Only lines with the word "plus" belong in the answer; copy them from the records below.
________________________________________
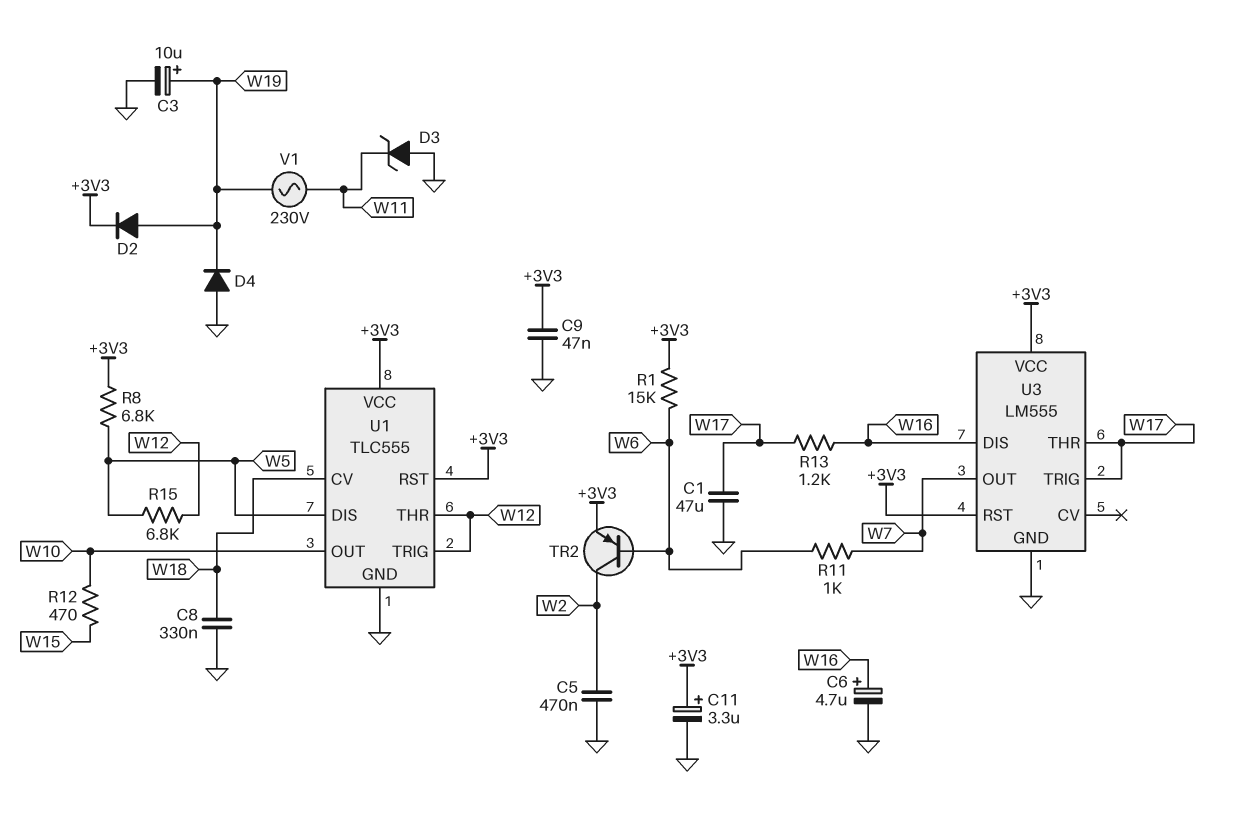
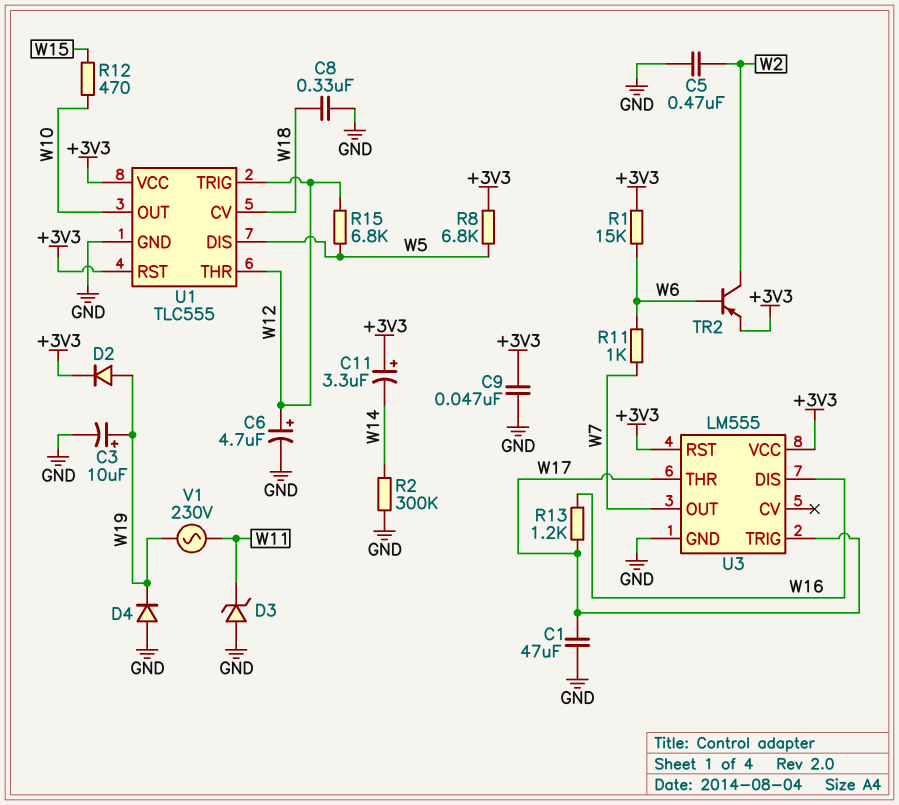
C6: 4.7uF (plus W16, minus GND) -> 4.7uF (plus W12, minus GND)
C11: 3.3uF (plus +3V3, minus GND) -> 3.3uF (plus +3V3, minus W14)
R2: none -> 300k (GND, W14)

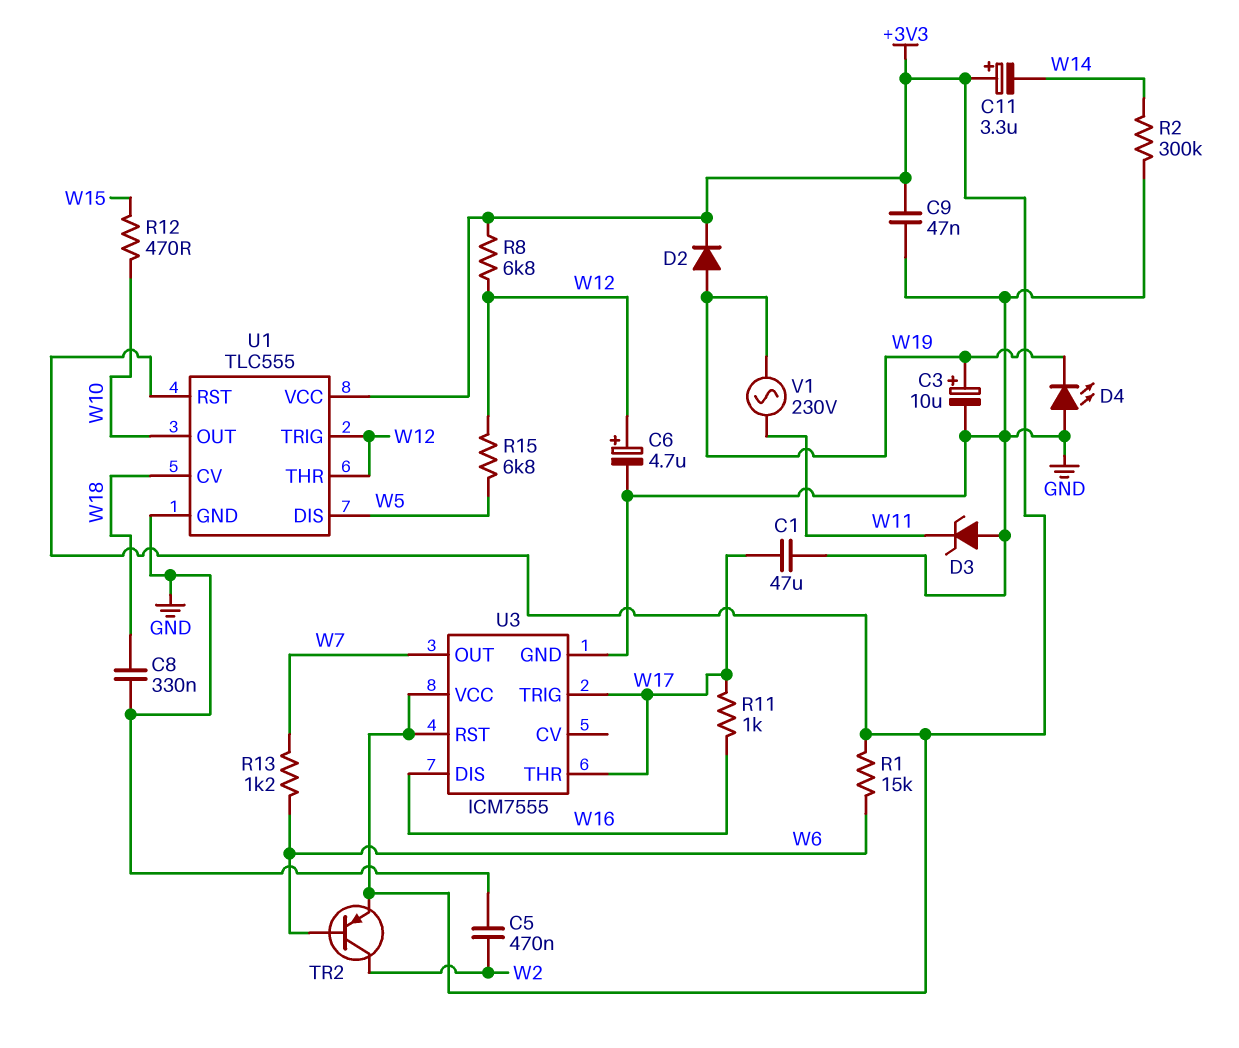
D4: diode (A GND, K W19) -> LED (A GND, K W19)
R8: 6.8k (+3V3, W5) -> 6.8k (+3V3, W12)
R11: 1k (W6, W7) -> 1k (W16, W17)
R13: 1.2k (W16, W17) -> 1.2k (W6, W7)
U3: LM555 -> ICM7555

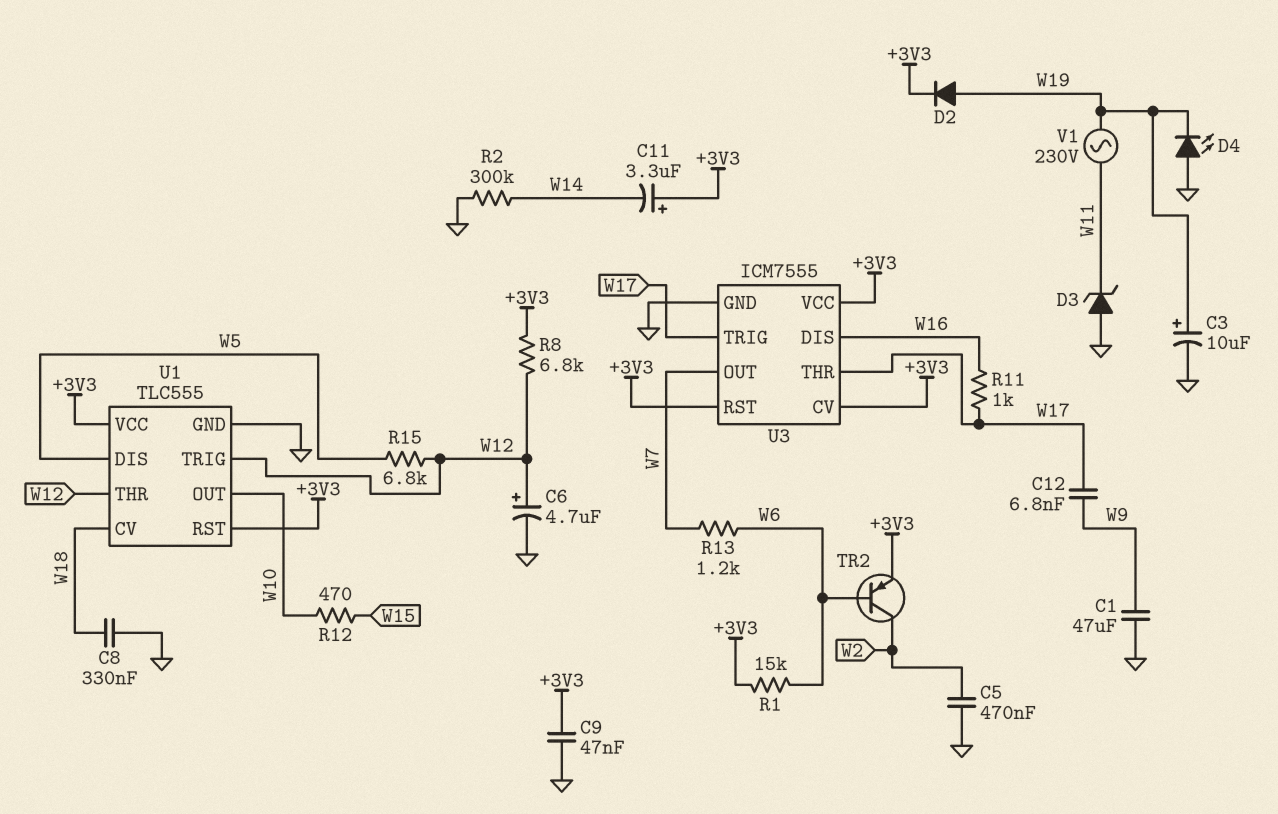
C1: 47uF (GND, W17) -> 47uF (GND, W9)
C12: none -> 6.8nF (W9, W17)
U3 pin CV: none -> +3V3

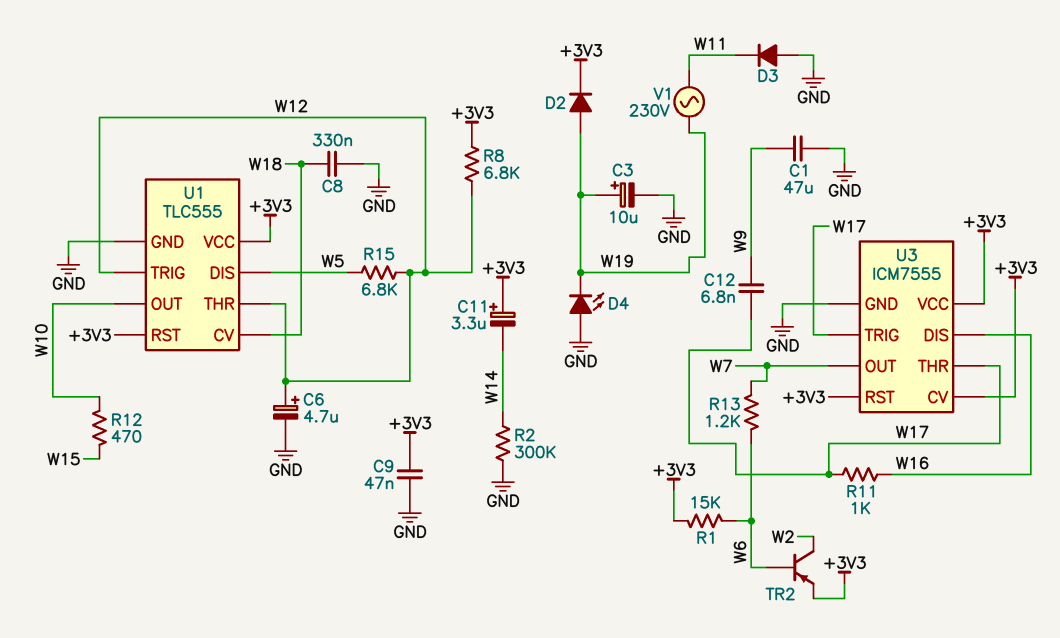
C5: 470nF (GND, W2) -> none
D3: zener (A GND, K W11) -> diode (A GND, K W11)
________________________________________
__ANSWER SPACE__.
C6: 4.7uF (plus W16, minus GND) -> 4.7uF (plus W12, minus GND)
C11: 3.3uF (plus +3V3, minus GND) -> 3.3uF (plus +3V3, minus W14)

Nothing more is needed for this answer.